*** Material for the task Section Begins ***

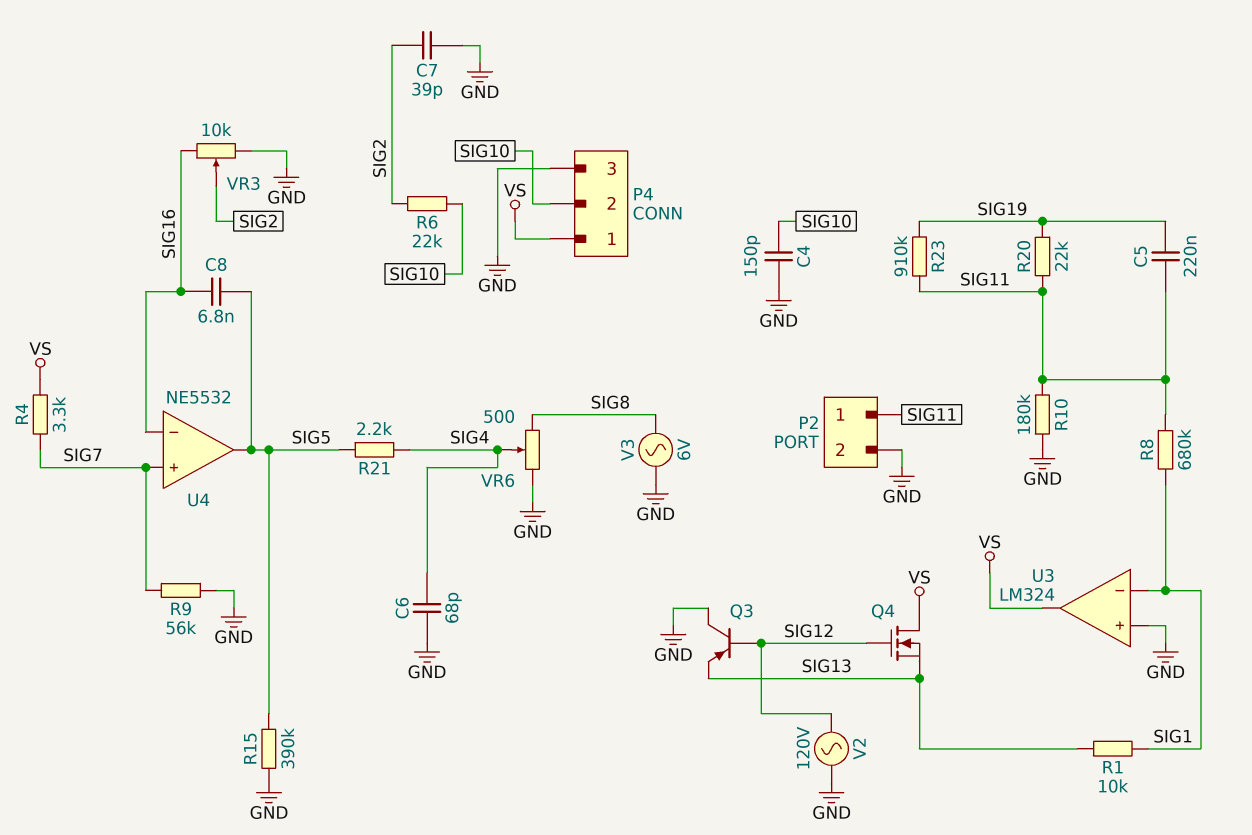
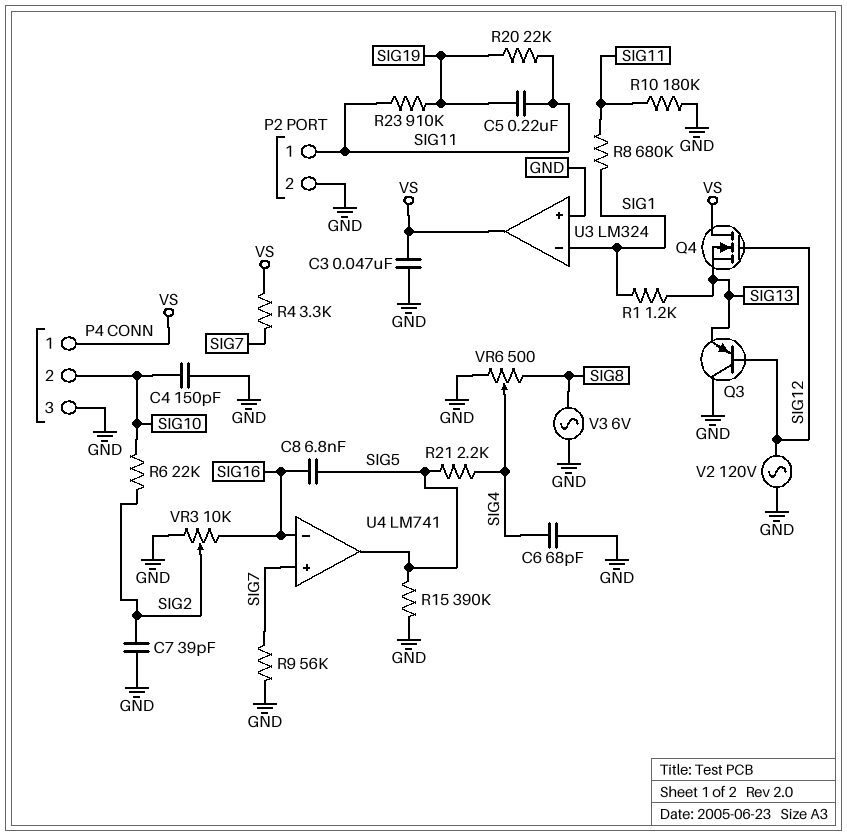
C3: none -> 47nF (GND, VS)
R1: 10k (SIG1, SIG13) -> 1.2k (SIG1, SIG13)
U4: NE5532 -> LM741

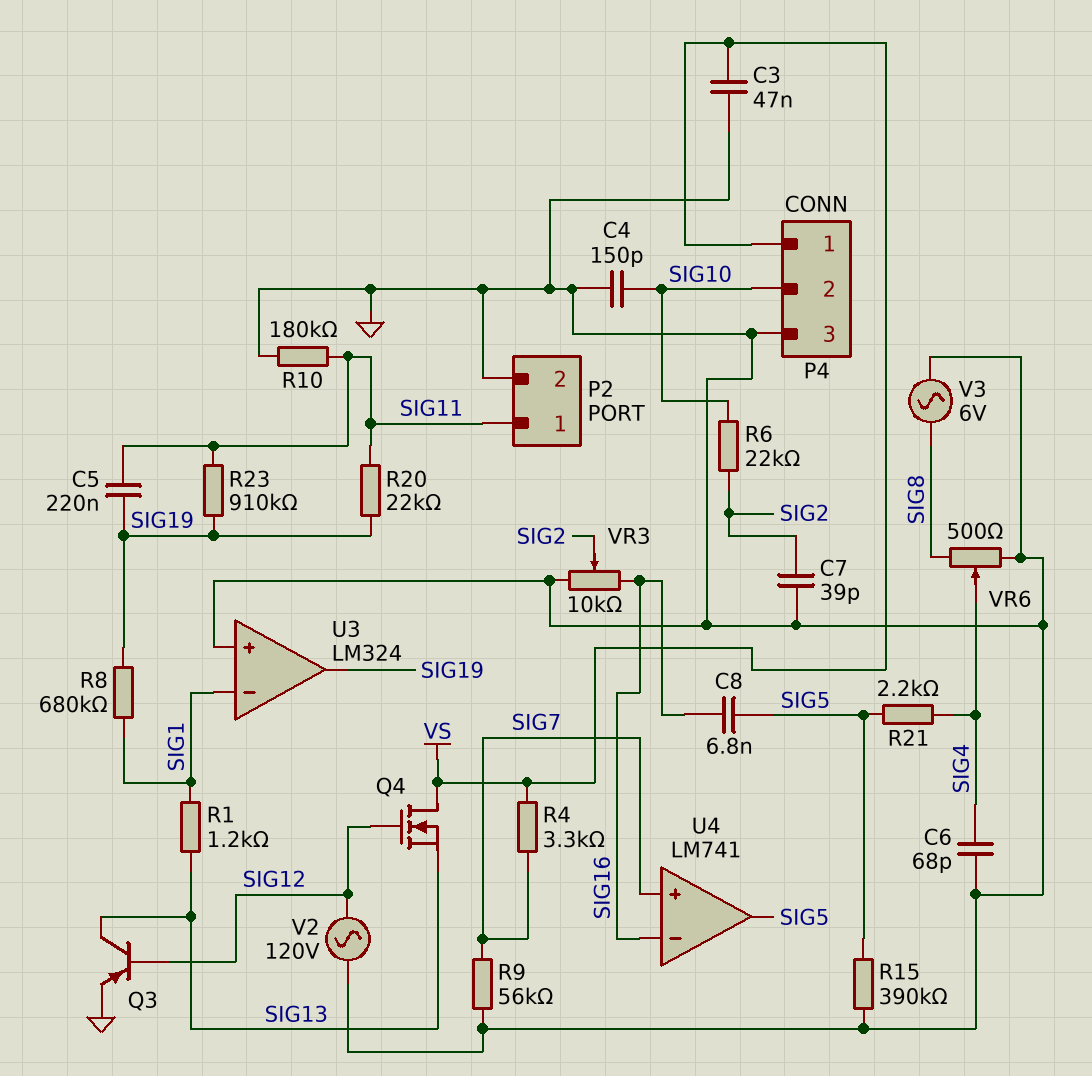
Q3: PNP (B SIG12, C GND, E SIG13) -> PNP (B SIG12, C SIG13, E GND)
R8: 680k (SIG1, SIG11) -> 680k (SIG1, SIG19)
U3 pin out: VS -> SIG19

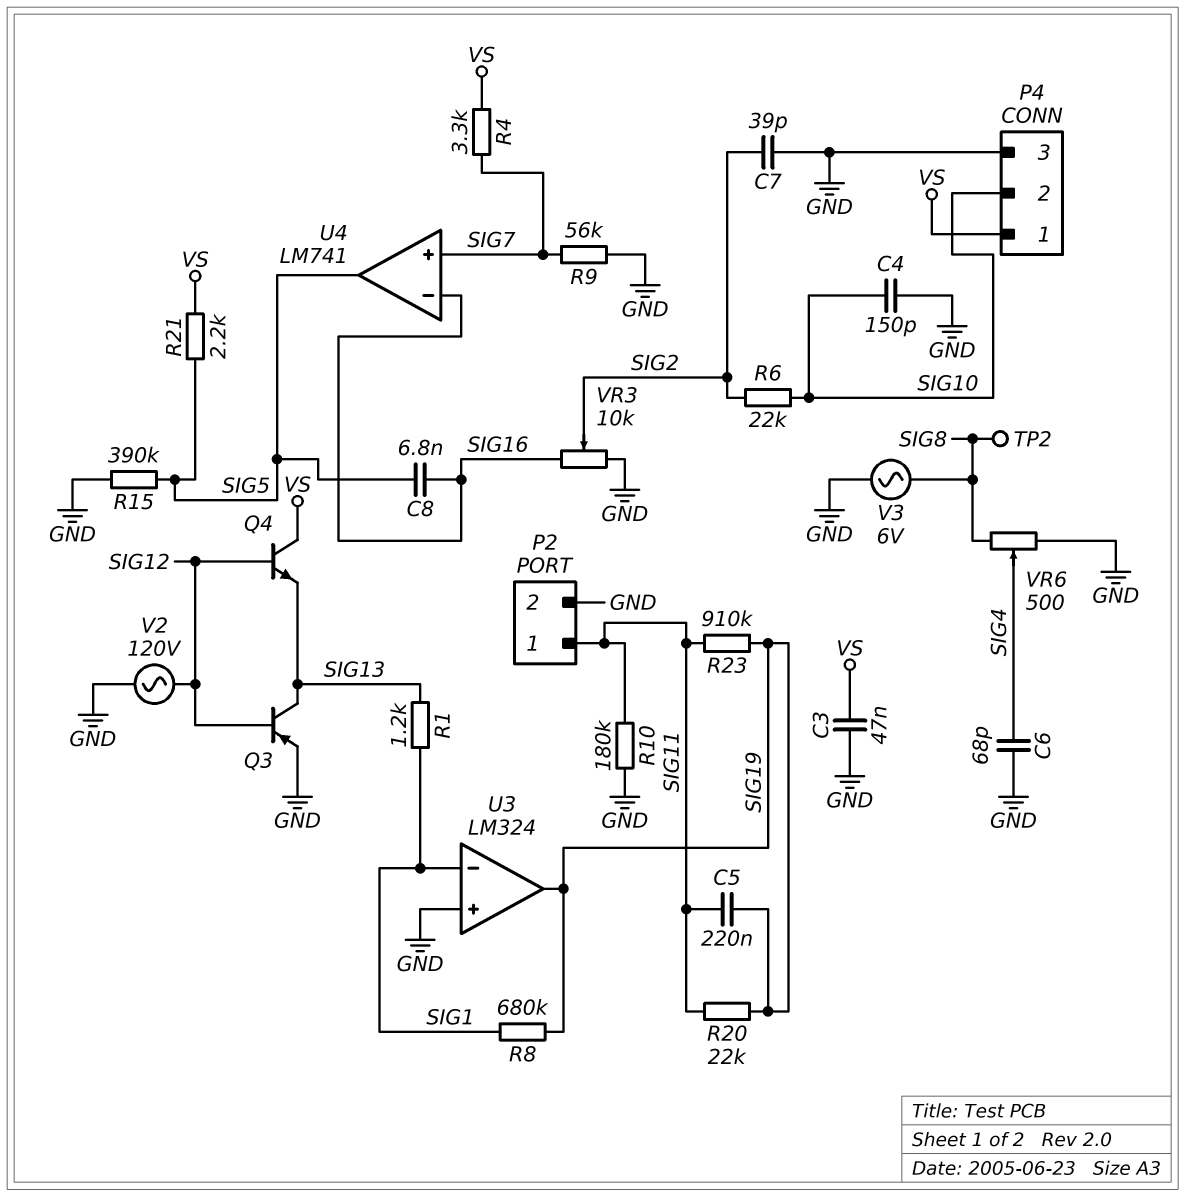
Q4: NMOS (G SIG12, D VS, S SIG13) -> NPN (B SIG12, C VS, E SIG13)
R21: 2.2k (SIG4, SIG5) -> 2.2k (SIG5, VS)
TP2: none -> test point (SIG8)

*** Material for the task Section Ends ***
*** Material for the task Section Begins ***

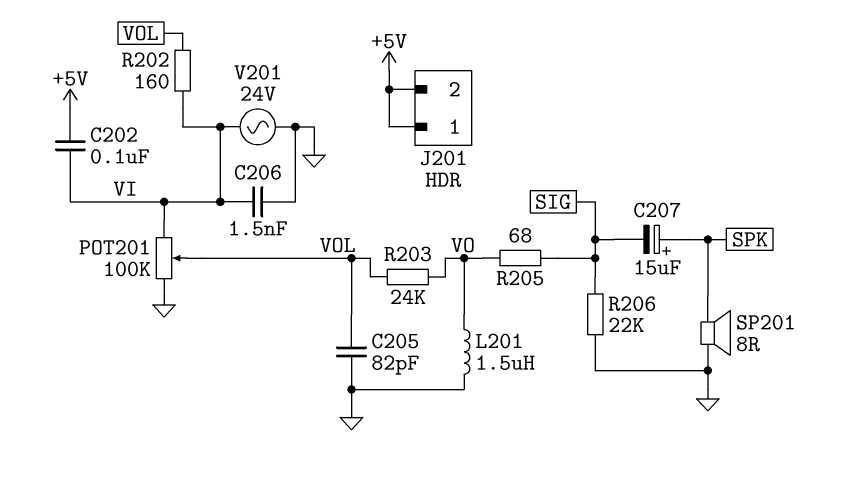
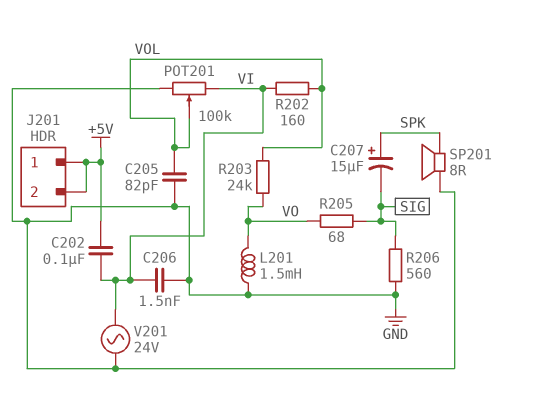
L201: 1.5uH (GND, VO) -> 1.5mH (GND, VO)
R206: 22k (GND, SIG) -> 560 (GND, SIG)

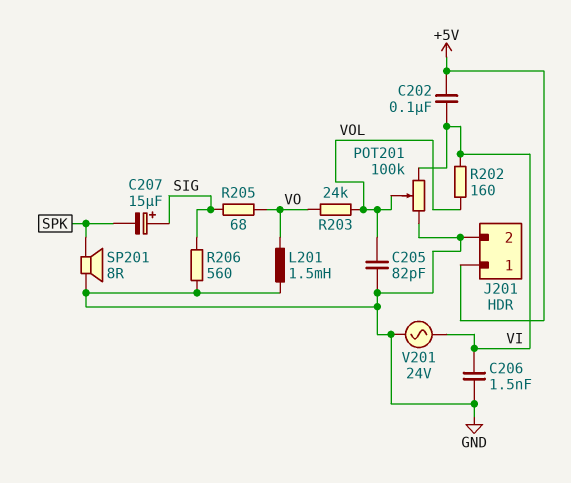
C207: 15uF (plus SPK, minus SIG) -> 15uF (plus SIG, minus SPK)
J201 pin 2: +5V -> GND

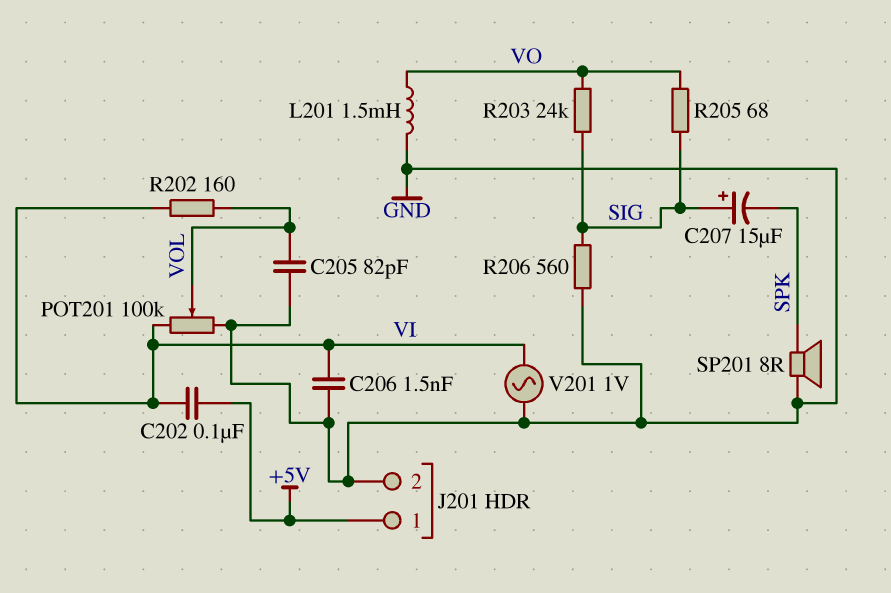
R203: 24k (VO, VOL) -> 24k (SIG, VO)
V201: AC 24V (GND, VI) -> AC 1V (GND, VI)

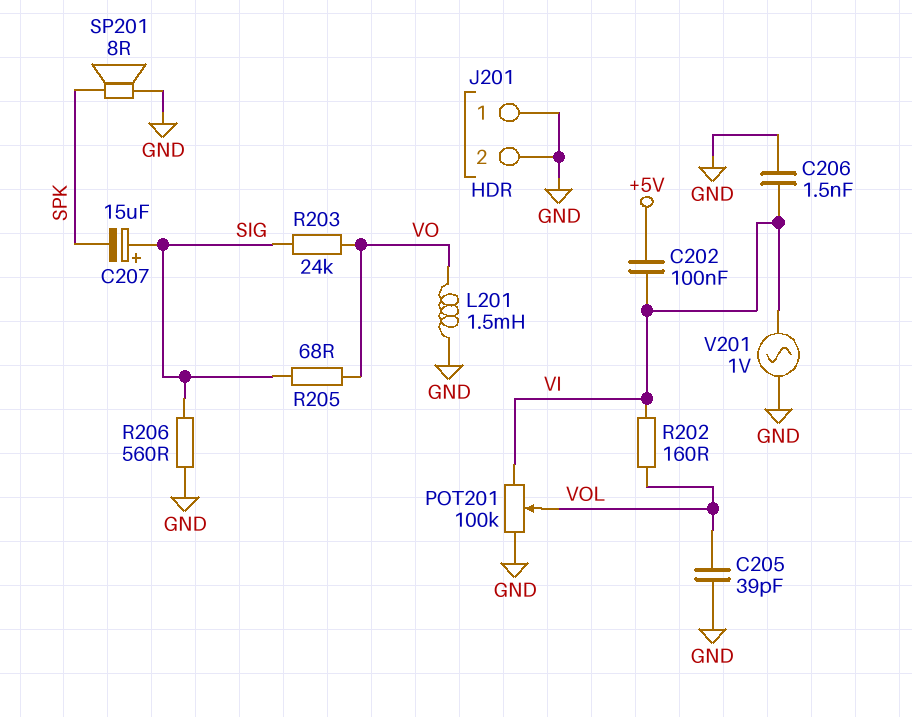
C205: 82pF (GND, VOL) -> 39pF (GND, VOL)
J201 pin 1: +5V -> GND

*** Material for the task Section Ends ***

Lines in the data that hold "none" must be located and copied.

C3: none -> 47nF (GND, VS)
TP2: none -> test point (SIG8)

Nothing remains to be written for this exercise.